____ GIVEN ENTRIES
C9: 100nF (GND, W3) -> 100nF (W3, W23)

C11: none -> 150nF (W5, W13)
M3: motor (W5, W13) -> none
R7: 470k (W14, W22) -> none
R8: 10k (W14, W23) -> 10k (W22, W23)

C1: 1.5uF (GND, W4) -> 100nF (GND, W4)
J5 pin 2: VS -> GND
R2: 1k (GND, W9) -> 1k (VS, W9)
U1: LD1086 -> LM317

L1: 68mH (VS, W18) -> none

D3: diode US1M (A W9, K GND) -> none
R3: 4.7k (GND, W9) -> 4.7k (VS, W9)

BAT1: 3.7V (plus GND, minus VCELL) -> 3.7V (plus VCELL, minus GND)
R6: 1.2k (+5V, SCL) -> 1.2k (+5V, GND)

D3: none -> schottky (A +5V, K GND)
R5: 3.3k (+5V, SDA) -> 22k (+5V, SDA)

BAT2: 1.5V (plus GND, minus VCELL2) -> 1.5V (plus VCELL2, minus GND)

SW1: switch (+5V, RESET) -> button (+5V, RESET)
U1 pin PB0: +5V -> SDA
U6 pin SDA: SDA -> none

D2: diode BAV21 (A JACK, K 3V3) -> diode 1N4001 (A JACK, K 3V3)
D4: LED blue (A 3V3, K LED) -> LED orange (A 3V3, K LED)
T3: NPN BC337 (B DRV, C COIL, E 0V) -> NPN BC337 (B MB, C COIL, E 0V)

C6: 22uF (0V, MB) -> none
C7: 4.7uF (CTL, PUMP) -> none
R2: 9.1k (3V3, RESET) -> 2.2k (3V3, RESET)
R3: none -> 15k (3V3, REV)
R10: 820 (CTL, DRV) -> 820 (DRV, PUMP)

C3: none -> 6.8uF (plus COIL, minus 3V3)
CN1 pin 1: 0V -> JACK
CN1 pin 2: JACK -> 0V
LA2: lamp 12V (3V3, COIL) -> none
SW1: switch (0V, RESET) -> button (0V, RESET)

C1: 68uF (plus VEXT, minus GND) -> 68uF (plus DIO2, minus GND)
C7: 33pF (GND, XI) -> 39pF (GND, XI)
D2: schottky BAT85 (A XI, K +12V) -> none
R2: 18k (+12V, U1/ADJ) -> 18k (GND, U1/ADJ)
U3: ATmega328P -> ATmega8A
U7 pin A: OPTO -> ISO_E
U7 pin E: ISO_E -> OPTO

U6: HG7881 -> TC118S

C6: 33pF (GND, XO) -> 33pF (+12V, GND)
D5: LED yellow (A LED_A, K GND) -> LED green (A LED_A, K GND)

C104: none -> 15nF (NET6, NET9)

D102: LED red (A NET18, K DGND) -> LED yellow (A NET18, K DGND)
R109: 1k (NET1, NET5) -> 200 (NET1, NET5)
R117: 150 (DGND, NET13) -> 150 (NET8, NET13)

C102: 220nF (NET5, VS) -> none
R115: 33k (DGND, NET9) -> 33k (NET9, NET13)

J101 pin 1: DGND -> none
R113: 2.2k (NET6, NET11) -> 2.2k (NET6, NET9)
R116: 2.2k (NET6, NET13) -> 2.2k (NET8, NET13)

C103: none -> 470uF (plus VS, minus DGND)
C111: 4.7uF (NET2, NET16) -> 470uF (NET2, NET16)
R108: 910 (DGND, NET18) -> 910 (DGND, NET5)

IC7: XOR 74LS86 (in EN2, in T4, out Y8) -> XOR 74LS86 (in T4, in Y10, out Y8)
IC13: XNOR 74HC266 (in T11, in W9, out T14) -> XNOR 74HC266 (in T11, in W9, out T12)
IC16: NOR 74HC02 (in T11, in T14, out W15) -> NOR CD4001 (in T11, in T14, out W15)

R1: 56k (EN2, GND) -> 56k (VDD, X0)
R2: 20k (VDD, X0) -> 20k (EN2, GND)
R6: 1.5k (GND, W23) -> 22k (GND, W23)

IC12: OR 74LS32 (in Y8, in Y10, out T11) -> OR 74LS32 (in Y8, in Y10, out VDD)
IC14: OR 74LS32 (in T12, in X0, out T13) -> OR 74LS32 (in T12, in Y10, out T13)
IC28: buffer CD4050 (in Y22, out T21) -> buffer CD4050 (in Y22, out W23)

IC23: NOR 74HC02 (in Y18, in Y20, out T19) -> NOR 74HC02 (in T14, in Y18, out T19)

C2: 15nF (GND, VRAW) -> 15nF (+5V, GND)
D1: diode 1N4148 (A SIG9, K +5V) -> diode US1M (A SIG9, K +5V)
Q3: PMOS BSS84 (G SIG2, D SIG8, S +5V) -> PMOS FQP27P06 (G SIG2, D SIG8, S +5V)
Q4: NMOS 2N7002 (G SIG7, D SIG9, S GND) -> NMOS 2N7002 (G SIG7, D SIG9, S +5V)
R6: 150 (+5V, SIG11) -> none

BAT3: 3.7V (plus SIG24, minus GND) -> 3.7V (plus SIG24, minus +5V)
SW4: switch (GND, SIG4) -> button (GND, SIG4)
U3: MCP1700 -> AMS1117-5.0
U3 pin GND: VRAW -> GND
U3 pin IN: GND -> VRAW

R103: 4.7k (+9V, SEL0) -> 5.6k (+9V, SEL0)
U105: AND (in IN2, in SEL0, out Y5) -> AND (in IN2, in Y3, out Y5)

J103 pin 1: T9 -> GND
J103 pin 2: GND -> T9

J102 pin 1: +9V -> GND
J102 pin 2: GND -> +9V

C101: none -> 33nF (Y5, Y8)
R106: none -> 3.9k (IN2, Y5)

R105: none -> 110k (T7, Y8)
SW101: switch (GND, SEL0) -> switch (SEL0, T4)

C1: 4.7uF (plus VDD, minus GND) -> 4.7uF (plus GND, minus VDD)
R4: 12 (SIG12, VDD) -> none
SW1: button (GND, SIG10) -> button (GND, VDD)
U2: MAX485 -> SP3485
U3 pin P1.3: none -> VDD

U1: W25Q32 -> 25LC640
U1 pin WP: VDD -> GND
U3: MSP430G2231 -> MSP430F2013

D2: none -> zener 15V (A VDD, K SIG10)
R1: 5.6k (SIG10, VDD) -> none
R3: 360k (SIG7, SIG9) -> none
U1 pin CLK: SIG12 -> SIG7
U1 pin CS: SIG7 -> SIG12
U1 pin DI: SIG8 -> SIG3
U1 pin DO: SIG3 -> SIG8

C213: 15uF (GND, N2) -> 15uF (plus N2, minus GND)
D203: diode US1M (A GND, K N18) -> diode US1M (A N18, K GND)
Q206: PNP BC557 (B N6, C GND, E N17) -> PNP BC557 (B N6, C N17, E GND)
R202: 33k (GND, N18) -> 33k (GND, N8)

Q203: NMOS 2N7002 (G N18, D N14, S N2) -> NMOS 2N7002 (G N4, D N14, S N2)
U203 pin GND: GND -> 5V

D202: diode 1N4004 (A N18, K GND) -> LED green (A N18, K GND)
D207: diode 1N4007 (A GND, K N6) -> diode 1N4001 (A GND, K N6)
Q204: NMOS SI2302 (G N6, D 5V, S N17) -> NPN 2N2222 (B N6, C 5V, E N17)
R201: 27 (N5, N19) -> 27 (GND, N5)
________
EXERCISE PROMPT
What you return must be the lines above that run from the line with "C6: 22uF (0V, MB) -> none" to the line with "U7 pin E: ISO_E -> OPTO", inclusive, each copied exactly.

EXERCISE SOLUTION
C6: 22uF (0V, MB) -> none
C7: 4.7uF (CTL, PUMP) -> none
R2: 9.1k (3V3, RESET) -> 2.2k (3V3, RESET)
R3: none -> 15k (3V3, REV)
R10: 820 (CTL, DRV) -> 820 (DRV, PUMP)

C3: none -> 6.8uF (plus COIL, minus 3V3)
CN1 pin 1: 0V -> JACK
CN1 pin 2: JACK -> 0V
LA2: lamp 12V (3V3, COIL) -> none
SW1: switch (0V, RESET) -> button (0V, RESET)

C1: 68uF (plus VEXT, minus GND) -> 68uF (plus DIO2, minus GND)
C7: 33pF (GND, XI) -> 39pF (GND, XI)
D2: schottky BAT85 (A XI, K +12V) -> none
R2: 18k (+12V, U1/ADJ) -> 18k (GND, U1/ADJ)
U3: ATmega328P -> ATmega8A
U7 pin A: OPTO -> ISO_E
U7 pin E: ISO_E -> OPTO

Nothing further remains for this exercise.